AIM OF THE EXERCISE: From the records below, copy out exactly the lines from the one containing "C2: none -> 470nF (+5V, W9)" to the one containing "TR3: NPN TIP120", both included. Add nothing else.
━━━━━ INFORMATION SUPPLIED
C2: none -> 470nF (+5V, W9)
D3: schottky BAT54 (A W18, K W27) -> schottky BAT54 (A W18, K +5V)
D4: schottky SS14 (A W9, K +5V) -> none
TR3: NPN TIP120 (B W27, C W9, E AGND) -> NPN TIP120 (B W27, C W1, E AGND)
━━━━━━━━━━
━━━━━ INFORMATION SUPPLIED
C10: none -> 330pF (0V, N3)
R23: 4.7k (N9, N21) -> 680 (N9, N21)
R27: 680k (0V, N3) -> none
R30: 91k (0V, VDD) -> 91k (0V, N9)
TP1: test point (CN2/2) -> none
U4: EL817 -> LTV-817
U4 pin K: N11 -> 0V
━━━━━━━━━━
━━━━━ INFORMATION SUPPLIED
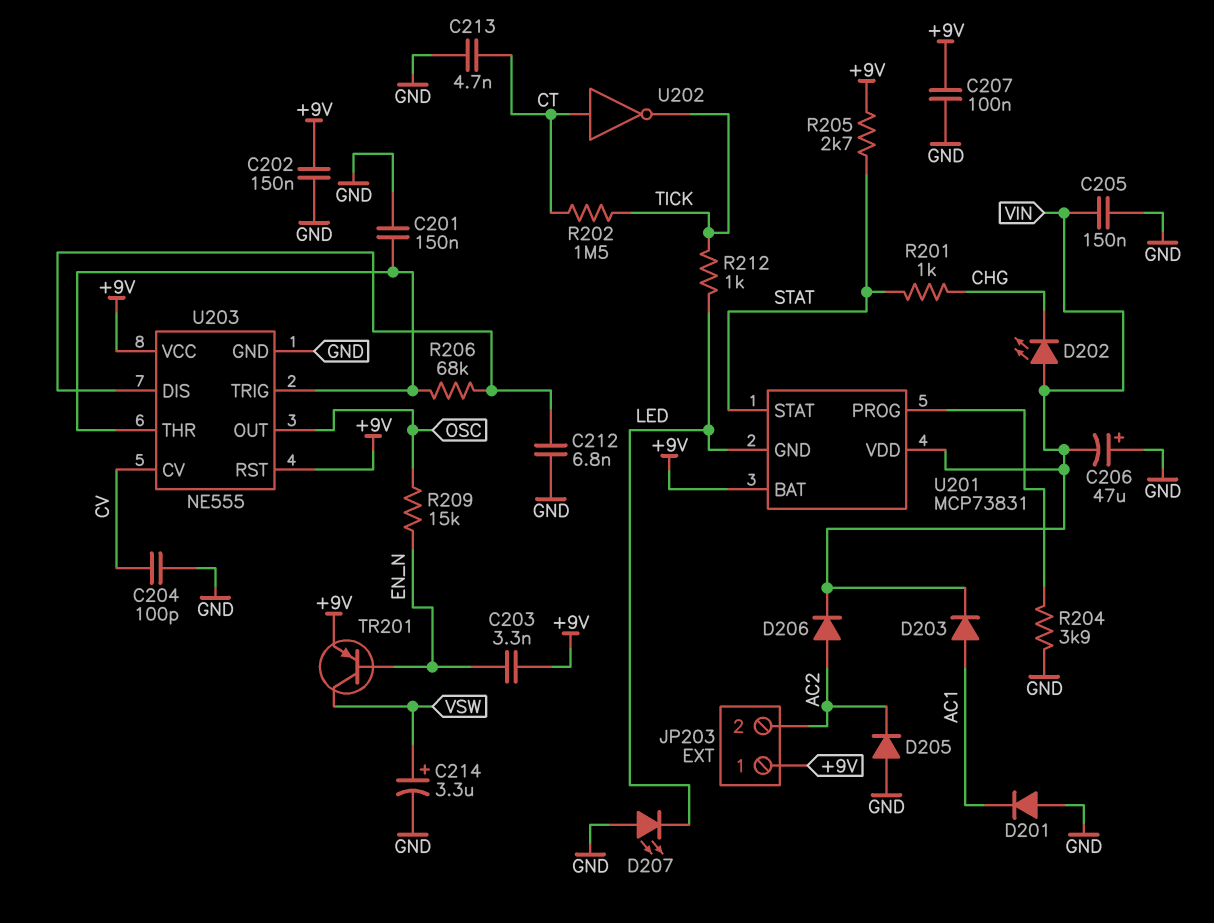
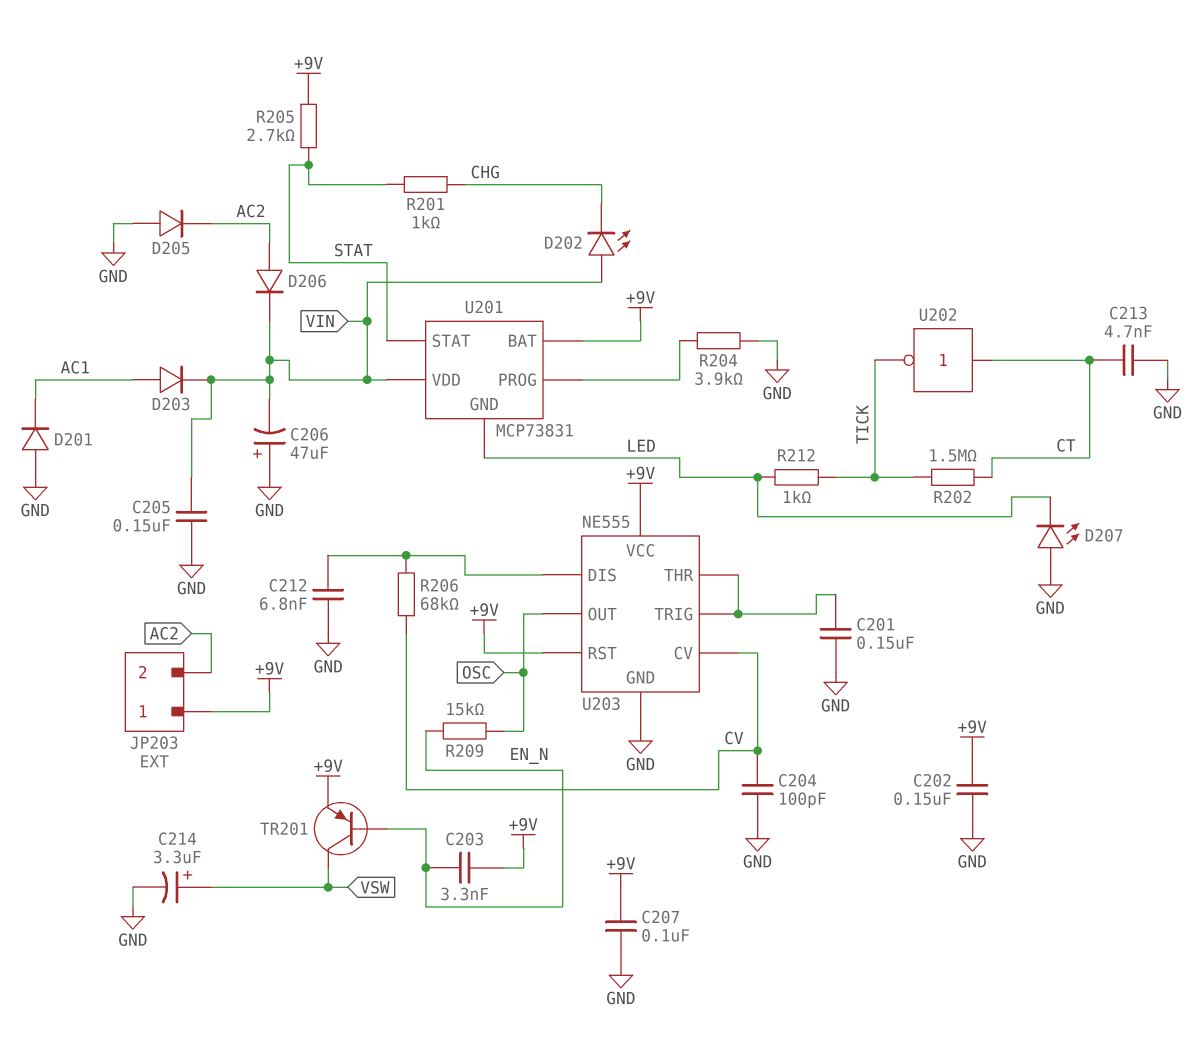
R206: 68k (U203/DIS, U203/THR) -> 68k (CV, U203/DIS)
━━━━━━━━━━
RESPONSE BELOW:
C2: none -> 470nF (+5V, W9)
D3: schottky BAT54 (A W18, K W27) -> schottky BAT54 (A W18, K +5V)
D4: schottky SS14 (A W9, K +5V) -> none
TR3: NPN TIP120 (B W27, C W9, E AGND) -> NPN TIP120 (B W27, C W1, E AGND)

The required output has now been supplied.